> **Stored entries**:
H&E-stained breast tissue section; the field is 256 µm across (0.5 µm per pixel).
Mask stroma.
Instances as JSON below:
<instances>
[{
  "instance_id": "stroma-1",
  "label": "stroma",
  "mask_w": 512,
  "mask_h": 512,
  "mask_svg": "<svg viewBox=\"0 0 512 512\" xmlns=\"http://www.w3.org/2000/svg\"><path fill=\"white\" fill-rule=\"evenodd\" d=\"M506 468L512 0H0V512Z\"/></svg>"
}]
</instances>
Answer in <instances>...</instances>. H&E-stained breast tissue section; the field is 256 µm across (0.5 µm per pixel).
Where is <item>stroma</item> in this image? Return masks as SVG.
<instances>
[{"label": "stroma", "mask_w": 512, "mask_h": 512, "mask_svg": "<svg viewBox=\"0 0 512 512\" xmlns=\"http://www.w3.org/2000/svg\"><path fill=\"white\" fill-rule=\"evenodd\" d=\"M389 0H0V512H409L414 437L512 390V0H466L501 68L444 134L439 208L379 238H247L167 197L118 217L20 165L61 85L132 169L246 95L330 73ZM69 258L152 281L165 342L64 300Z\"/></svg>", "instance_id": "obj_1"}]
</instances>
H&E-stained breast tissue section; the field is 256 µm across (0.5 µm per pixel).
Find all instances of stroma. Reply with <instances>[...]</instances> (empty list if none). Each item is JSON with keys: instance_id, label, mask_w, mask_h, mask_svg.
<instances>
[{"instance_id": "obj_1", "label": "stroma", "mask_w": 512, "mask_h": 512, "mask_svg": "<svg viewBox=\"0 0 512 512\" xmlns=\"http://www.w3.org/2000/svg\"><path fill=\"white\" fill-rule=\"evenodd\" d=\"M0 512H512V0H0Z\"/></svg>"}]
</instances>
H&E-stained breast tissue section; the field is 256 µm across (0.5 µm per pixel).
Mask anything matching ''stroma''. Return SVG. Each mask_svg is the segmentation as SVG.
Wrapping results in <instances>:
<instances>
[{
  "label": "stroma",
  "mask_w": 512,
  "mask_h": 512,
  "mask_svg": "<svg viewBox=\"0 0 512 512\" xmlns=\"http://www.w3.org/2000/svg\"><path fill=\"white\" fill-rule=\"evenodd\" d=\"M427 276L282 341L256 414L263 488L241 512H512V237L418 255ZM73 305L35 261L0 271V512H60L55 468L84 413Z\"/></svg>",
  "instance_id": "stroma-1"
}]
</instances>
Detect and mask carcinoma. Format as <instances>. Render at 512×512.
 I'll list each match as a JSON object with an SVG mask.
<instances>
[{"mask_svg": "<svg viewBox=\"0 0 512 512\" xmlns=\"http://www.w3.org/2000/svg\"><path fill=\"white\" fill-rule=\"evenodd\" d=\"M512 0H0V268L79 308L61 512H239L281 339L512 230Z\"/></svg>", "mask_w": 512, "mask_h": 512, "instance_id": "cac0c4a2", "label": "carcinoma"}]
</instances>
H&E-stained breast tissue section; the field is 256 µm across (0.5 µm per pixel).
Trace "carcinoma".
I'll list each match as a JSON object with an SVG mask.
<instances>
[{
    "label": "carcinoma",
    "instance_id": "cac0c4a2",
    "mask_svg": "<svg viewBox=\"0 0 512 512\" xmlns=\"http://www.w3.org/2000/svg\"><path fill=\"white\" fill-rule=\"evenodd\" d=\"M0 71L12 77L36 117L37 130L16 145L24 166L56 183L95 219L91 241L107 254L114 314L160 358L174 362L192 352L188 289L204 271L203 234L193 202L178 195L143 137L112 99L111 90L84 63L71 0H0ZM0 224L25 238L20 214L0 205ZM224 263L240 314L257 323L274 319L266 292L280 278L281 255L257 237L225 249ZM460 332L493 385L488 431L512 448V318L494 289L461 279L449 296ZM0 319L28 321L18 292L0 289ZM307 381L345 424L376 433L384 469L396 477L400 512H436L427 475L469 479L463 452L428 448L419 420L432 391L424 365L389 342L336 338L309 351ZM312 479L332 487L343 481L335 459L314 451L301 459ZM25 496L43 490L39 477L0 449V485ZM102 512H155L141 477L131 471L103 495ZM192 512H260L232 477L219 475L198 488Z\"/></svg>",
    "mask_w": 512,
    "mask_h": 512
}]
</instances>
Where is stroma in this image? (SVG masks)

> **WHAT YOU NEED TO DO**:
Retype the whole listing, matching it exactly.

> **ANSWER FOR THIS EXERCISE**:
H&E-stained breast tissue section; the field is 256 µm across (0.5 µm per pixel).
Mask stroma.
Instances as JSON below:
<instances>
[{
  "instance_id": "stroma-1",
  "label": "stroma",
  "mask_w": 512,
  "mask_h": 512,
  "mask_svg": "<svg viewBox=\"0 0 512 512\" xmlns=\"http://www.w3.org/2000/svg\"><path fill=\"white\" fill-rule=\"evenodd\" d=\"M506 468L512 0H0V512Z\"/></svg>"
}]
</instances>
Answer in <instances>...</instances>. H&E-stained breast tissue section; the field is 256 µm across (0.5 µm per pixel).
Where is <item>stroma</item> in this image? Return masks as SVG.
<instances>
[{"label": "stroma", "mask_w": 512, "mask_h": 512, "mask_svg": "<svg viewBox=\"0 0 512 512\" xmlns=\"http://www.w3.org/2000/svg\"><path fill=\"white\" fill-rule=\"evenodd\" d=\"M389 0H0V512H409L414 437L512 390V0H466L501 68L444 134L439 208L379 238H247L167 197L118 217L20 165L61 85L132 169L246 95L330 73ZM69 258L152 281L165 342L64 300Z\"/></svg>", "instance_id": "obj_1"}]
</instances>
H&E-stained breast tissue section; the field is 256 µm across (0.5 µm per pixel).
Find all instances of stroma. Reply with <instances>[...]</instances> (empty list if none). Each item is JSON with keys: instance_id, label, mask_w, mask_h, mask_svg.
<instances>
[{"instance_id": "obj_1", "label": "stroma", "mask_w": 512, "mask_h": 512, "mask_svg": "<svg viewBox=\"0 0 512 512\" xmlns=\"http://www.w3.org/2000/svg\"><path fill=\"white\" fill-rule=\"evenodd\" d=\"M0 512H512V0H0Z\"/></svg>"}]
</instances>
H&E-stained breast tissue section; the field is 256 µm across (0.5 µm per pixel).
Mask anything matching ''stroma''. Return SVG. Each mask_svg is the segmentation as SVG.
Wrapping results in <instances>:
<instances>
[{
  "label": "stroma",
  "mask_w": 512,
  "mask_h": 512,
  "mask_svg": "<svg viewBox=\"0 0 512 512\" xmlns=\"http://www.w3.org/2000/svg\"><path fill=\"white\" fill-rule=\"evenodd\" d=\"M427 276L282 341L256 414L263 488L241 512H512V237L418 255ZM73 305L35 261L0 271V512H60L55 468L84 413Z\"/></svg>",
  "instance_id": "stroma-1"
}]
</instances>
Detect and mask carcinoma. Format as <instances>. Render at 512×512.
 I'll list each match as a JSON object with an SVG mask.
<instances>
[{"mask_svg": "<svg viewBox=\"0 0 512 512\" xmlns=\"http://www.w3.org/2000/svg\"><path fill=\"white\" fill-rule=\"evenodd\" d=\"M512 0H0V268L79 308L61 512H239L281 339L512 230Z\"/></svg>", "mask_w": 512, "mask_h": 512, "instance_id": "cac0c4a2", "label": "carcinoma"}]
</instances>
H&E-stained breast tissue section; the field is 256 µm across (0.5 µm per pixel).
Trace "carcinoma".
I'll list each match as a JSON object with an SVG mask.
<instances>
[{
    "label": "carcinoma",
    "instance_id": "cac0c4a2",
    "mask_svg": "<svg viewBox=\"0 0 512 512\" xmlns=\"http://www.w3.org/2000/svg\"><path fill=\"white\" fill-rule=\"evenodd\" d=\"M0 71L12 77L36 117L37 130L16 145L24 166L56 183L95 219L91 241L107 254L114 314L160 358L174 362L192 352L188 289L204 271L203 234L193 202L178 195L143 137L112 99L111 90L84 63L71 0H0ZM0 224L25 238L20 214L0 205ZM224 263L240 314L257 323L274 319L266 292L280 278L281 255L257 237L225 249ZM460 332L493 385L488 431L512 448V318L494 289L461 279L449 296ZM0 319L28 321L18 292L0 289ZM307 381L345 424L376 433L384 469L396 477L400 512H436L427 475L469 479L463 452L428 448L419 420L432 391L424 365L389 342L336 338L309 351ZM312 479L332 487L343 481L335 459L314 451L301 459ZM25 496L43 490L39 477L0 449V485ZM102 512H155L141 477L131 471L103 495ZM192 512H260L232 477L219 475L198 488Z\"/></svg>",
    "mask_w": 512,
    "mask_h": 512
}]
</instances>
Where is stroma in this image? (SVG masks)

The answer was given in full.